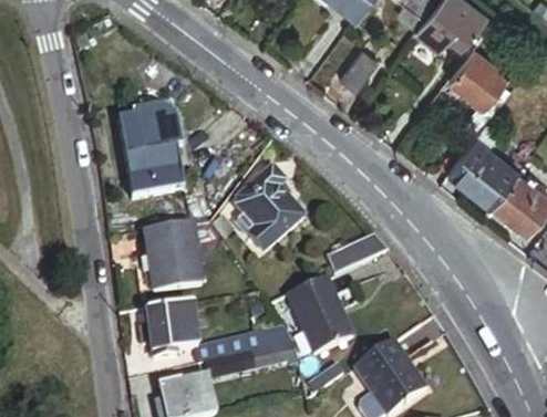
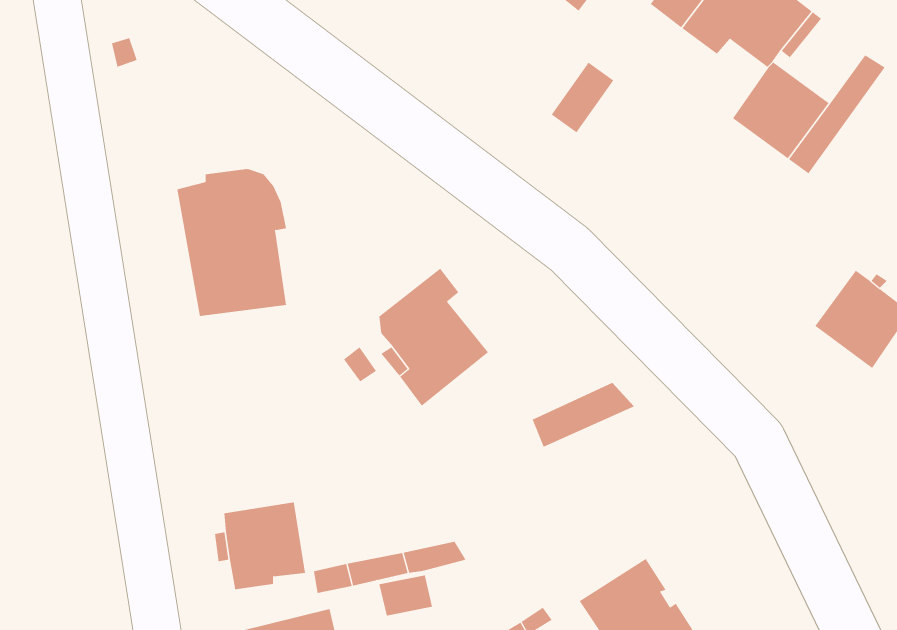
building: [451,124,519,201] -> none
building: [144,222,200,292] -> none
building: [288,277,352,355] -> none

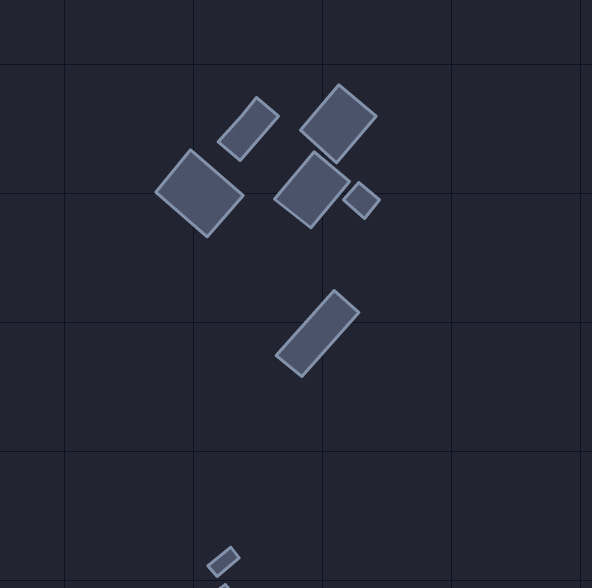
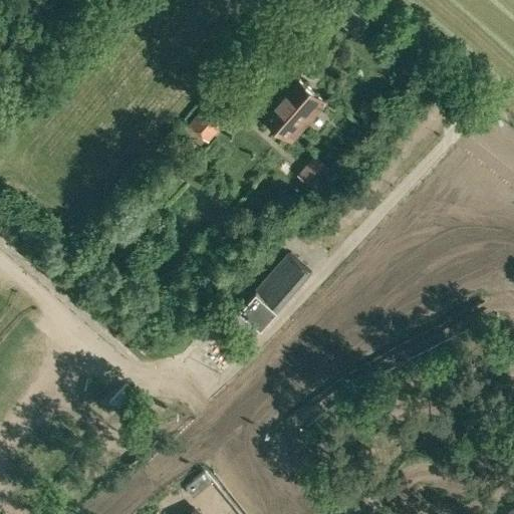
building: [156,150,243,237] -> none
building: [274,152,349,228] -> none

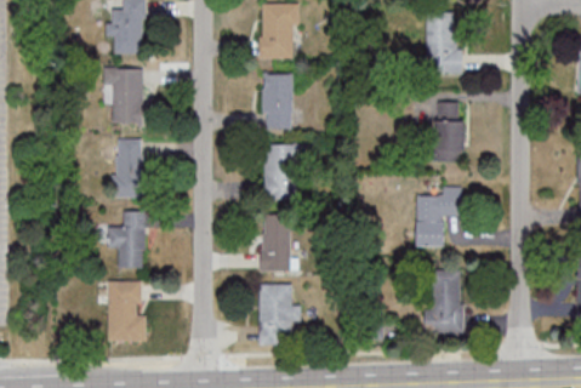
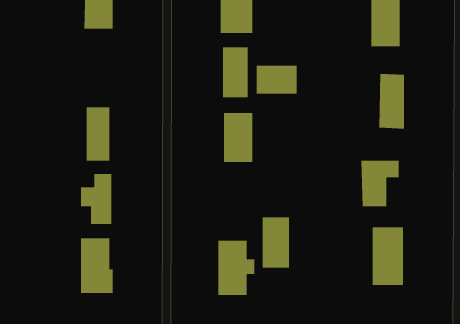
building: [104,69,142,124] -> none
building: none -> [256,65,297,94]
building: [261,215,291,270] -> [262,217,290,268]

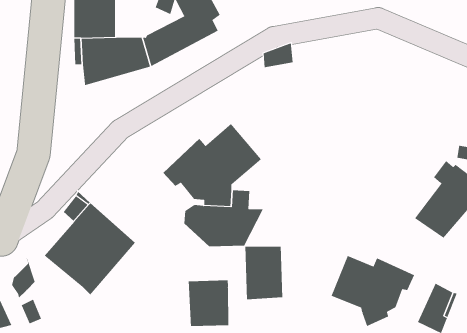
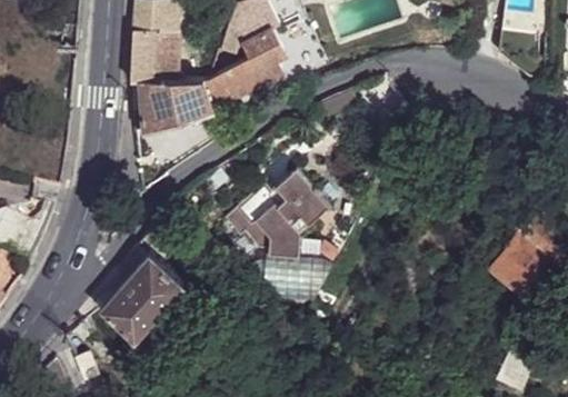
building: [245,246,283,300] -> none
building: [331,255,415,327] -> none
building: [188,280,229,327] -> none

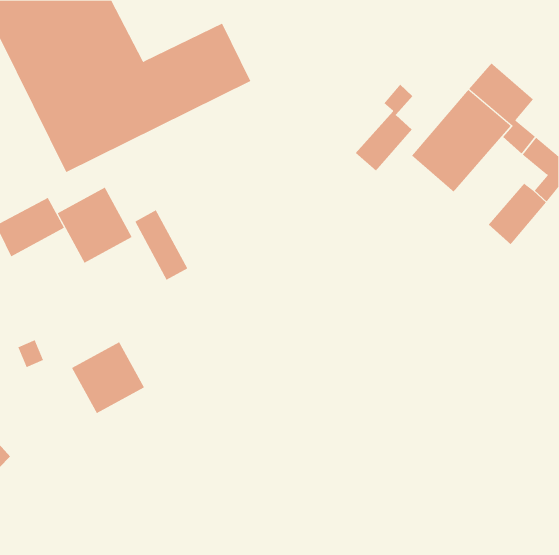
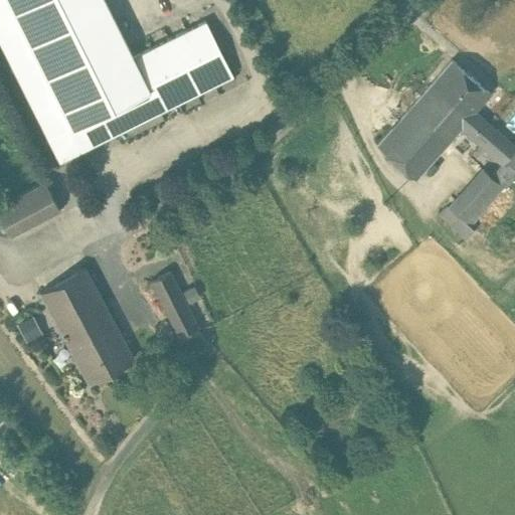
building: [355,84,413,171] -> none
building: [57,187,133,264] -> [40,272,110,342]
building: [134,209,188,281] -> [149,274,198,339]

• **What you should do**: Where the line with "building: [245,246,283,300] -> none" appears, begin there and transcribe exactly through the last line of the data, leaving all pictures aside.

• **Exercise response**:
building: [245,246,283,300] -> none
building: [331,255,415,327] -> none
building: [188,280,229,327] -> none

building: [355,84,413,171] -> none
building: [57,187,133,264] -> [40,272,110,342]
building: [134,209,188,281] -> [149,274,198,339]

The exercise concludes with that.